WORK INSTRUCTIONS. Show every line of the data that includes the word "brown".

INFORMATION.
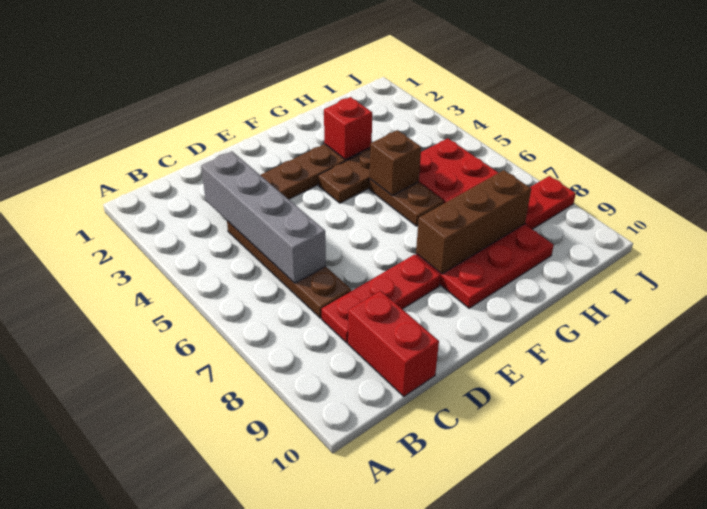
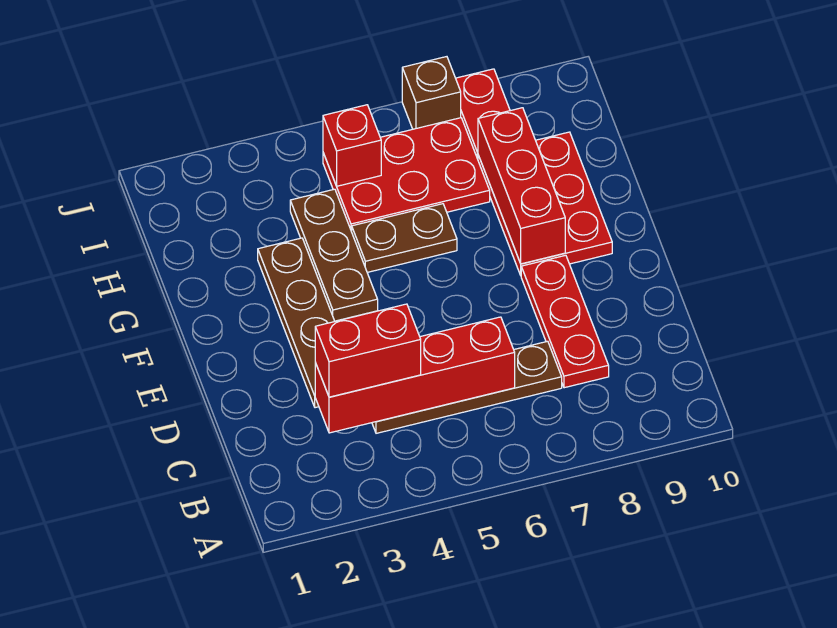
grey brick C3:C6 level 2 -> red brick C3:C6 level 2
red brick C9:C10 level 1 -> red brick C3:C4 level 3
brown brick F8:H8 level 2 -> red brick F8:H8 level 2
red brick G3 level 2 -> red brick I5 level 2
brown brick G5 level 2 -> brown brick J7 level 1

PROBLEM SOLUTION.
brown brick F8:H8 level 2 -> red brick F8:H8 level 2
brown brick G5 level 2 -> brown brick J7 level 1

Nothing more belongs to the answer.